WORK ITEM
Reproduce each line from the records that holds "minus".
[SUPPLIED DATA]
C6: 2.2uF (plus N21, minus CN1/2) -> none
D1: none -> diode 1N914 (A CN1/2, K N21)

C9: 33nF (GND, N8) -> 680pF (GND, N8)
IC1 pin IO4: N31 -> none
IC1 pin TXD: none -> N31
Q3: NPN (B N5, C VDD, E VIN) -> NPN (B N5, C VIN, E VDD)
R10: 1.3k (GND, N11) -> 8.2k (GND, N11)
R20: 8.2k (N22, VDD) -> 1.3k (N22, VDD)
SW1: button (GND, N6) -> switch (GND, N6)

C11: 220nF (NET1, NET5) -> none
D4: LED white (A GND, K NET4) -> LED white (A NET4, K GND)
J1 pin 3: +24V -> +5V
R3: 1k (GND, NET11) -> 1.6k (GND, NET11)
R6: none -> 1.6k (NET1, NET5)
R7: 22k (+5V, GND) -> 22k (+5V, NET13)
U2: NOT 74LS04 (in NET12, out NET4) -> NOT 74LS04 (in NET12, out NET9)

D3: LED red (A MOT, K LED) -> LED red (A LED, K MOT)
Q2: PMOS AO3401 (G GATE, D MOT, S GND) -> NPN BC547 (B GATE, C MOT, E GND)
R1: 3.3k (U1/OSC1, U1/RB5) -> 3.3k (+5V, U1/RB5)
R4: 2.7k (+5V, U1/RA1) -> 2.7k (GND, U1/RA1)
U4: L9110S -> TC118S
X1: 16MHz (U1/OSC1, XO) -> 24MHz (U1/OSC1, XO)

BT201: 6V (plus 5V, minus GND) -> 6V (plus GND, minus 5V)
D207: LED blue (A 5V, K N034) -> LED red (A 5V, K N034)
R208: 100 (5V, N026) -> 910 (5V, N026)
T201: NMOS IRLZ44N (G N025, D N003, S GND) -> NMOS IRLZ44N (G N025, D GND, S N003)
[/SUPPLIED DATA]
OUTPUT FOR THIS EXERCISE
C6: 2.2uF (plus N21, minus CN1/2) -> none
BT201: 6V (plus 5V, minus GND) -> 6V (plus GND, minus 5V)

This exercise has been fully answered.